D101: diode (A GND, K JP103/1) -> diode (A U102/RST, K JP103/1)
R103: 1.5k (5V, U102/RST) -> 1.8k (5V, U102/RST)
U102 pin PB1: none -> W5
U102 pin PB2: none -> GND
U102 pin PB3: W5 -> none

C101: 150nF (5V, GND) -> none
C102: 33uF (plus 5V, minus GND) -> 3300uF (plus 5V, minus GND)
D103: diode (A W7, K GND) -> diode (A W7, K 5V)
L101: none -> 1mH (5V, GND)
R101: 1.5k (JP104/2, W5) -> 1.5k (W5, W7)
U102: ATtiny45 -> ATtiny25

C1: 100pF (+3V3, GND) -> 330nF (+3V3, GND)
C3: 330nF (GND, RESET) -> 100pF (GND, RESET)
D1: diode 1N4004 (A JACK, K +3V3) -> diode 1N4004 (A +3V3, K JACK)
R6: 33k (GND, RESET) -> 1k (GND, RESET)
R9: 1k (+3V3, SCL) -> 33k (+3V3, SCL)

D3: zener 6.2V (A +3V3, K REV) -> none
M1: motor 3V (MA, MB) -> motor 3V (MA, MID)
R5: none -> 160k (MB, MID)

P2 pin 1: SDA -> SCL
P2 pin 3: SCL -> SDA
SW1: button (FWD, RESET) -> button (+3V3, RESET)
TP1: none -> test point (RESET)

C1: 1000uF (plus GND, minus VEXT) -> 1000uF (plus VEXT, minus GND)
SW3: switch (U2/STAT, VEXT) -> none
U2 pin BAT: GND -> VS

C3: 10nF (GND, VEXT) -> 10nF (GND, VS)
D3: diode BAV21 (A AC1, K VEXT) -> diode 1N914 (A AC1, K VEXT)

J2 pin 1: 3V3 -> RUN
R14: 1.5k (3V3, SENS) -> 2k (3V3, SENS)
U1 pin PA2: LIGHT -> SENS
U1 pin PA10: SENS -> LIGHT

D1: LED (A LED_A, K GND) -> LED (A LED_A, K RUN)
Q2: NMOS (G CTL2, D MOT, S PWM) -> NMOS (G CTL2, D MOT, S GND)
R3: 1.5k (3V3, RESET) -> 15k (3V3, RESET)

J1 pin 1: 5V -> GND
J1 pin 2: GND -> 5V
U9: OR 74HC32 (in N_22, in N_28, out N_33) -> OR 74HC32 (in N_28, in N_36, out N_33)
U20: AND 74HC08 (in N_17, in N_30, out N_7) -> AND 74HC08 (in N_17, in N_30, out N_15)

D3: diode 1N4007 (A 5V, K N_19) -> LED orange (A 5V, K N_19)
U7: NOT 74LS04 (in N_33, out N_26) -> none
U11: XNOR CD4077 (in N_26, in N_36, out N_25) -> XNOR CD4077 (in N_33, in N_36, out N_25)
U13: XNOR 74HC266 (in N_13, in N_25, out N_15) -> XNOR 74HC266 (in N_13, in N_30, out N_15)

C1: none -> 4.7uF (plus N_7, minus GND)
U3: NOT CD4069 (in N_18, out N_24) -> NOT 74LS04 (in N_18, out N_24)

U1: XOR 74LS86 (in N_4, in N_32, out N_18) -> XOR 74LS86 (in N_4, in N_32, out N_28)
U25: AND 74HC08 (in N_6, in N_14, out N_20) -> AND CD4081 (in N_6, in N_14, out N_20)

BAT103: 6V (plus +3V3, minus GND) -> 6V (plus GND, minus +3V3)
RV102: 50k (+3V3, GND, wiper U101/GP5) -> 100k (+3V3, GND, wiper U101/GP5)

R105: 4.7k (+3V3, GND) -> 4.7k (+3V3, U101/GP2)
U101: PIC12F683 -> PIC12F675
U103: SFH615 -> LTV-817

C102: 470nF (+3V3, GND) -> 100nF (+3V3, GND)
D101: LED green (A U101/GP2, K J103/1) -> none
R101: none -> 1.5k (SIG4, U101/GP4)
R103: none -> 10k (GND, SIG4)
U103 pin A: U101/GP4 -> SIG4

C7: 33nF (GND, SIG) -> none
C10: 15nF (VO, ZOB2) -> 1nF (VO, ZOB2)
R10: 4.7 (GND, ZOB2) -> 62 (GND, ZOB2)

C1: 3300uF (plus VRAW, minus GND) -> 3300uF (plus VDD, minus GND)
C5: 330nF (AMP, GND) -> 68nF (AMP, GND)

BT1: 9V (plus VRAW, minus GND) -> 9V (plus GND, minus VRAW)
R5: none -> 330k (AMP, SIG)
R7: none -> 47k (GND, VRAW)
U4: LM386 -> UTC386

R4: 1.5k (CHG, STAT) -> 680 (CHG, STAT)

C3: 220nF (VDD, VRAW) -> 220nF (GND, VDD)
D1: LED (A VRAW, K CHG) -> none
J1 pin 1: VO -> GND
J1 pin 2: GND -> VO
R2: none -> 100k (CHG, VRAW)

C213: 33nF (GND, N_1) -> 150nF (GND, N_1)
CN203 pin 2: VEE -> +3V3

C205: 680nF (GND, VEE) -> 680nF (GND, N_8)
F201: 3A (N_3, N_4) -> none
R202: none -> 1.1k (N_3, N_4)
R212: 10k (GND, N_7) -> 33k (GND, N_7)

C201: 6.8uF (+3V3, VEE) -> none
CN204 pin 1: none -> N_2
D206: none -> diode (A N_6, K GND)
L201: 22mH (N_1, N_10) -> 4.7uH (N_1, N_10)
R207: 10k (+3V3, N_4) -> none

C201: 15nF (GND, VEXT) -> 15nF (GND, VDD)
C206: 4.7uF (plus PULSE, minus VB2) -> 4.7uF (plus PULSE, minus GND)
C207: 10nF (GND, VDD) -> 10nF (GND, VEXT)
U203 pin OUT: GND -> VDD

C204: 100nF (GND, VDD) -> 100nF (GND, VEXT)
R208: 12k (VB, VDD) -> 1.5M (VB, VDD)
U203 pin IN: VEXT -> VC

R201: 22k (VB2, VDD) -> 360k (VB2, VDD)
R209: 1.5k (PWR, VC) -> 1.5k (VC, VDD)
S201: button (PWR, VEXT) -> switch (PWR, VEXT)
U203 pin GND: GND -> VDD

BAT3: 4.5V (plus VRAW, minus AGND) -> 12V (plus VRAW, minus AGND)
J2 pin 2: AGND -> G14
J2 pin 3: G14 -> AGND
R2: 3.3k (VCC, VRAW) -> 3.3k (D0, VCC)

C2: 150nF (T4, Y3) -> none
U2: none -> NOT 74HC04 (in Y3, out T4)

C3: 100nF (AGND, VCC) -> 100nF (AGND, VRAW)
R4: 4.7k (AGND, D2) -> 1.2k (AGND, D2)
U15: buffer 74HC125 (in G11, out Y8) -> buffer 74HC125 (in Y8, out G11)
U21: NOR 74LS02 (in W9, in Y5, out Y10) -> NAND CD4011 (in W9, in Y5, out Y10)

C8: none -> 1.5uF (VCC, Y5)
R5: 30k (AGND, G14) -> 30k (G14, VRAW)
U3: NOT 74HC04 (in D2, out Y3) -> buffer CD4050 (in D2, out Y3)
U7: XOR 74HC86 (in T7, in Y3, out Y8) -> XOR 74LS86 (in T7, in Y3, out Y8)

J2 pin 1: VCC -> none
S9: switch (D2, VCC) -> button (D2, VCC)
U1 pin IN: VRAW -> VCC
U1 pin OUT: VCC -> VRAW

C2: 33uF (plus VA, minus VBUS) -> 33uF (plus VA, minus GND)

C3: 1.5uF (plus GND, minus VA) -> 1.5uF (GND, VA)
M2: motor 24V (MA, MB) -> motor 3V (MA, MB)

-=-=-=-=-

▸ **Task brief**
Type out the entries again, word for word.

▸ **Result of this exercise**
D101: diode (A GND, K JP103/1) -> diode (A U102/RST, K JP103/1)
R103: 1.5k (5V, U102/RST) -> 1.8k (5V, U102/RST)
U102 pin PB1: none -> W5
U102 pin PB2: none -> GND
U102 pin PB3: W5 -> none

C101: 150nF (5V, GND) -> none
C102: 33uF (plus 5V, minus GND) -> 3300uF (plus 5V, minus GND)
D103: diode (A W7, K GND) -> diode (A W7, K 5V)
L101: none -> 1mH (5V, GND)
R101: 1.5k (JP104/2, W5) -> 1.5k (W5, W7)
U102: ATtiny45 -> ATtiny25

C1: 100pF (+3V3, GND) -> 330nF (+3V3, GND)
C3: 330nF (GND, RESET) -> 100pF (GND, RESET)
D1: diode 1N4004 (A JACK, K +3V3) -> diode 1N4004 (A +3V3, K JACK)
R6: 33k (GND, RESET) -> 1k (GND, RESET)
R9: 1k (+3V3, SCL) -> 33k (+3V3, SCL)

D3: zener 6.2V (A +3V3, K REV) -> none
M1: motor 3V (MA, MB) -> motor 3V (MA, MID)
R5: none -> 160k (MB, MID)

P2 pin 1: SDA -> SCL
P2 pin 3: SCL -> SDA
SW1: button (FWD, RESET) -> button (+3V3, RESET)
TP1: none -> test point (RESET)

C1: 1000uF (plus GND, minus VEXT) -> 1000uF (plus VEXT, minus GND)
SW3: switch (U2/STAT, VEXT) -> none
U2 pin BAT: GND -> VS

C3: 10nF (GND, VEXT) -> 10nF (GND, VS)
D3: diode BAV21 (A AC1, K VEXT) -> diode 1N914 (A AC1, K VEXT)

J2 pin 1: 3V3 -> RUN
R14: 1.5k (3V3, SENS) -> 2k (3V3, SENS)
U1 pin PA2: LIGHT -> SENS
U1 pin PA10: SENS -> LIGHT

D1: LED (A LED_A, K GND) -> LED (A LED_A, K RUN)
Q2: NMOS (G CTL2, D MOT, S PWM) -> NMOS (G CTL2, D MOT, S GND)
R3: 1.5k (3V3, RESET) -> 15k (3V3, RESET)

J1 pin 1: 5V -> GND
J1 pin 2: GND -> 5V
U9: OR 74HC32 (in N_22, in N_28, out N_33) -> OR 74HC32 (in N_28, in N_36, out N_33)
U20: AND 74HC08 (in N_17, in N_30, out N_7) -> AND 74HC08 (in N_17, in N_30, out N_15)

D3: diode 1N4007 (A 5V, K N_19) -> LED orange (A 5V, K N_19)
U7: NOT 74LS04 (in N_33, out N_26) -> none
U11: XNOR CD4077 (in N_26, in N_36, out N_25) -> XNOR CD4077 (in N_33, in N_36, out N_25)
U13: XNOR 74HC266 (in N_13, in N_25, out N_15) -> XNOR 74HC266 (in N_13, in N_30, out N_15)

C1: none -> 4.7uF (plus N_7, minus GND)
U3: NOT CD4069 (in N_18, out N_24) -> NOT 74LS04 (in N_18, out N_24)

U1: XOR 74LS86 (in N_4, in N_32, out N_18) -> XOR 74LS86 (in N_4, in N_32, out N_28)
U25: AND 74HC08 (in N_6, in N_14, out N_20) -> AND CD4081 (in N_6, in N_14, out N_20)

BAT103: 6V (plus +3V3, minus GND) -> 6V (plus GND, minus +3V3)
RV102: 50k (+3V3, GND, wiper U101/GP5) -> 100k (+3V3, GND, wiper U101/GP5)

R105: 4.7k (+3V3, GND) -> 4.7k (+3V3, U101/GP2)
U101: PIC12F683 -> PIC12F675
U103: SFH615 -> LTV-817

C102: 470nF (+3V3, GND) -> 100nF (+3V3, GND)
D101: LED green (A U101/GP2, K J103/1) -> none
R101: none -> 1.5k (SIG4, U101/GP4)
R103: none -> 10k (GND, SIG4)
U103 pin A: U101/GP4 -> SIG4

C7: 33nF (GND, SIG) -> none
C10: 15nF (VO, ZOB2) -> 1nF (VO, ZOB2)
R10: 4.7 (GND, ZOB2) -> 62 (GND, ZOB2)

C1: 3300uF (plus VRAW, minus GND) -> 3300uF (plus VDD, minus GND)
C5: 330nF (AMP, GND) -> 68nF (AMP, GND)

BT1: 9V (plus VRAW, minus GND) -> 9V (plus GND, minus VRAW)
R5: none -> 330k (AMP, SIG)
R7: none -> 47k (GND, VRAW)
U4: LM386 -> UTC386

R4: 1.5k (CHG, STAT) -> 680 (CHG, STAT)

C3: 220nF (VDD, VRAW) -> 220nF (GND, VDD)
D1: LED (A VRAW, K CHG) -> none
J1 pin 1: VO -> GND
J1 pin 2: GND -> VO
R2: none -> 100k (CHG, VRAW)

C213: 33nF (GND, N_1) -> 150nF (GND, N_1)
CN203 pin 2: VEE -> +3V3

C205: 680nF (GND, VEE) -> 680nF (GND, N_8)
F201: 3A (N_3, N_4) -> none
R202: none -> 1.1k (N_3, N_4)
R212: 10k (GND, N_7) -> 33k (GND, N_7)

C201: 6.8uF (+3V3, VEE) -> none
CN204 pin 1: none -> N_2
D206: none -> diode (A N_6, K GND)
L201: 22mH (N_1, N_10) -> 4.7uH (N_1, N_10)
R207: 10k (+3V3, N_4) -> none

C201: 15nF (GND, VEXT) -> 15nF (GND, VDD)
C206: 4.7uF (plus PULSE, minus VB2) -> 4.7uF (plus PULSE, minus GND)
C207: 10nF (GND, VDD) -> 10nF (GND, VEXT)
U203 pin OUT: GND -> VDD

C204: 100nF (GND, VDD) -> 100nF (GND, VEXT)
R208: 12k (VB, VDD) -> 1.5M (VB, VDD)
U203 pin IN: VEXT -> VC

R201: 22k (VB2, VDD) -> 360k (VB2, VDD)
R209: 1.5k (PWR, VC) -> 1.5k (VC, VDD)
S201: button (PWR, VEXT) -> switch (PWR, VEXT)
U203 pin GND: GND -> VDD

BAT3: 4.5V (plus VRAW, minus AGND) -> 12V (plus VRAW, minus AGND)
J2 pin 2: AGND -> G14
J2 pin 3: G14 -> AGND
R2: 3.3k (VCC, VRAW) -> 3.3k (D0, VCC)

C2: 150nF (T4, Y3) -> none
U2: none -> NOT 74HC04 (in Y3, out T4)

C3: 100nF (AGND, VCC) -> 100nF (AGND, VRAW)
R4: 4.7k (AGND, D2) -> 1.2k (AGND, D2)
U15: buffer 74HC125 (in G11, out Y8) -> buffer 74HC125 (in Y8, out G11)
U21: NOR 74LS02 (in W9, in Y5, out Y10) -> NAND CD4011 (in W9, in Y5, out Y10)

C8: none -> 1.5uF (VCC, Y5)
R5: 30k (AGND, G14) -> 30k (G14, VRAW)
U3: NOT 74HC04 (in D2, out Y3) -> buffer CD4050 (in D2, out Y3)
U7: XOR 74HC86 (in T7, in Y3, out Y8) -> XOR 74LS86 (in T7, in Y3, out Y8)

J2 pin 1: VCC -> none
S9: switch (D2, VCC) -> button (D2, VCC)
U1 pin IN: VRAW -> VCC
U1 pin OUT: VCC -> VRAW

C2: 33uF (plus VA, minus VBUS) -> 33uF (plus VA, minus GND)

C3: 1.5uF (plus GND, minus VA) -> 1.5uF (GND, VA)
M2: motor 24V (MA, MB) -> motor 3V (MA, MB)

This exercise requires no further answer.